**Available data**

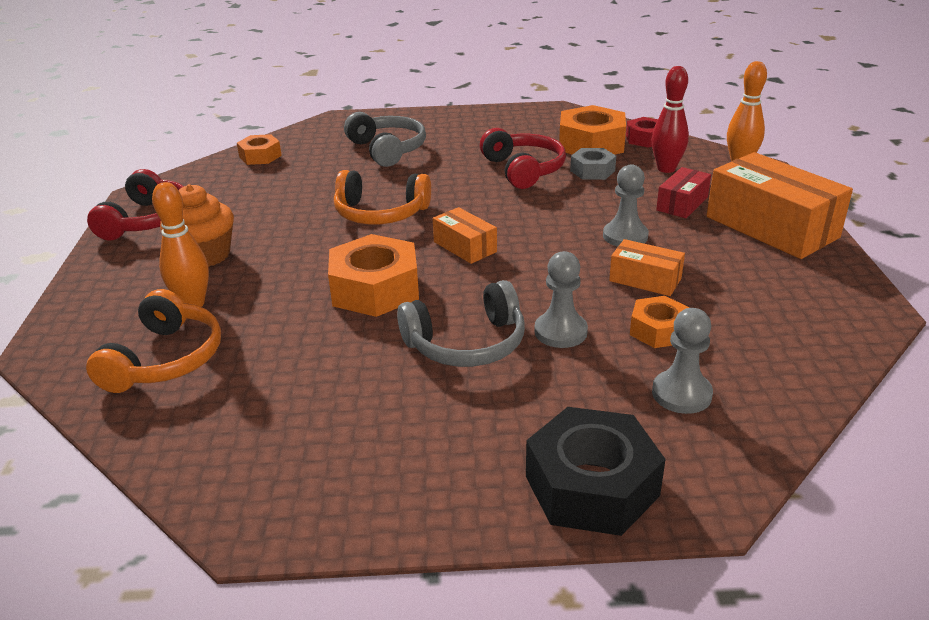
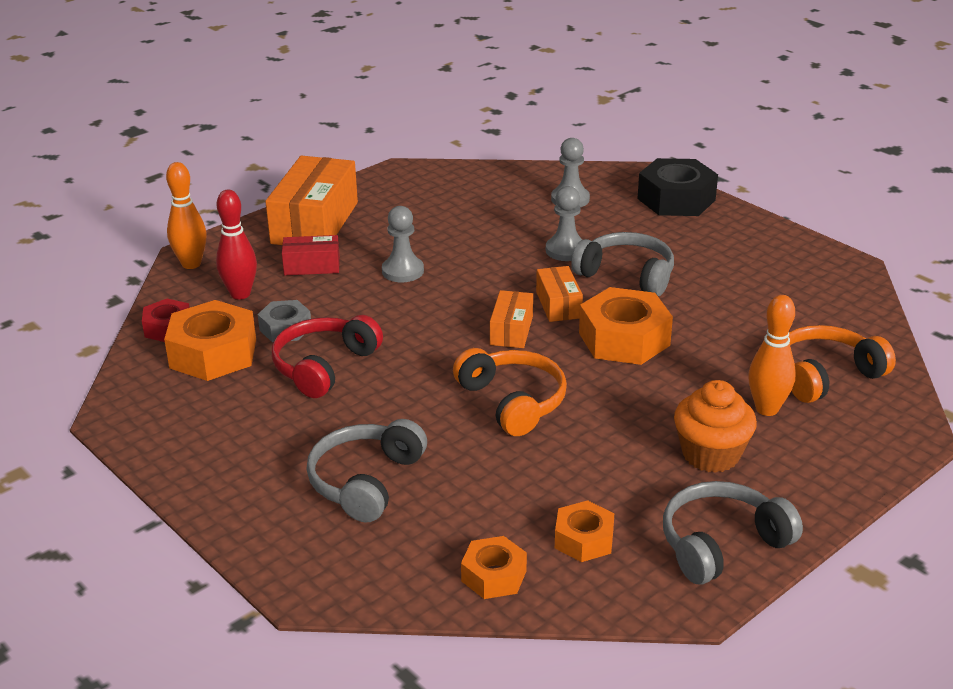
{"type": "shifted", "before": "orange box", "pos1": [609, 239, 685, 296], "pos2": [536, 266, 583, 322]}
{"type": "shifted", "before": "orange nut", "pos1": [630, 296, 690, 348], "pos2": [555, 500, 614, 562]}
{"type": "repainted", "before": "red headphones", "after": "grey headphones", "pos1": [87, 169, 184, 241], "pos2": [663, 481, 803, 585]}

--

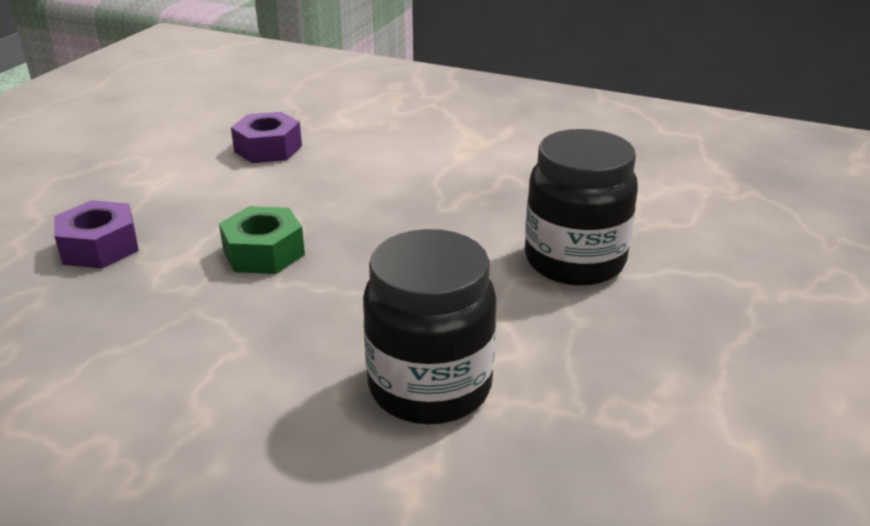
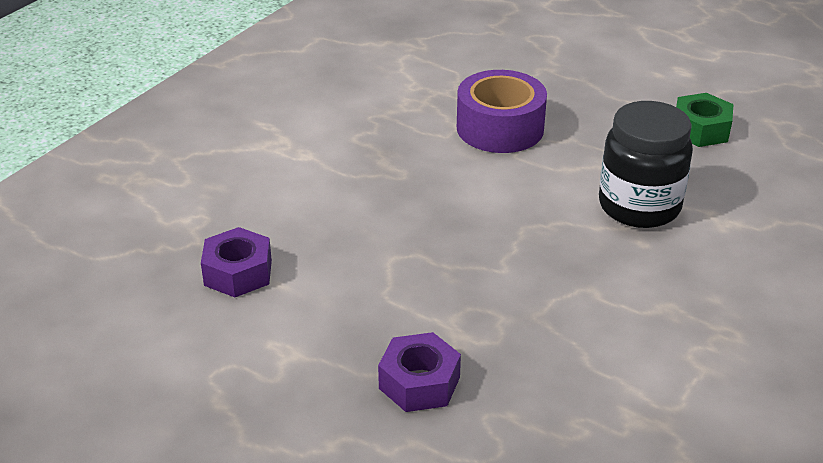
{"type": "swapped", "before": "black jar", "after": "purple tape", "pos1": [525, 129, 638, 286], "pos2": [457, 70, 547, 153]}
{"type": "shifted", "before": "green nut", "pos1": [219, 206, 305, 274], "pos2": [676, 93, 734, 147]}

---

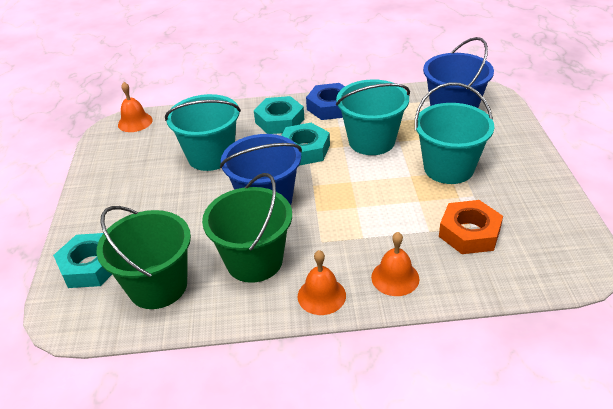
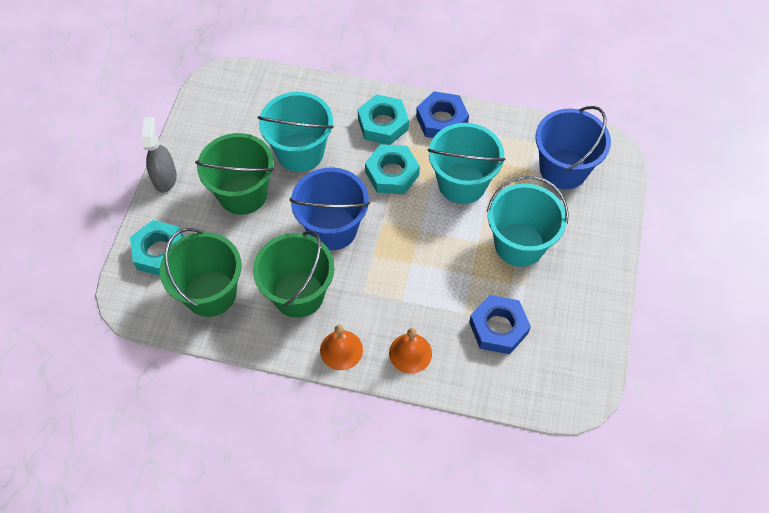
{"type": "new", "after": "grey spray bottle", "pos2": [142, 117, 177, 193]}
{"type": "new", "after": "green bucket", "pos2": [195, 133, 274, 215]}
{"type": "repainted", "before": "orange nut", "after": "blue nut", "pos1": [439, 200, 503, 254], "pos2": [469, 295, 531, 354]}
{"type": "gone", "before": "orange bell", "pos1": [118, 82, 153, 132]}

**Work item**
Select every line of the records holding the string "green".

**Result of the exercise**
{"type": "shifted", "before": "green nut", "pos1": [219, 206, 305, 274], "pos2": [676, 93, 734, 147]}
{"type": "new", "after": "green bucket", "pos2": [195, 133, 274, 215]}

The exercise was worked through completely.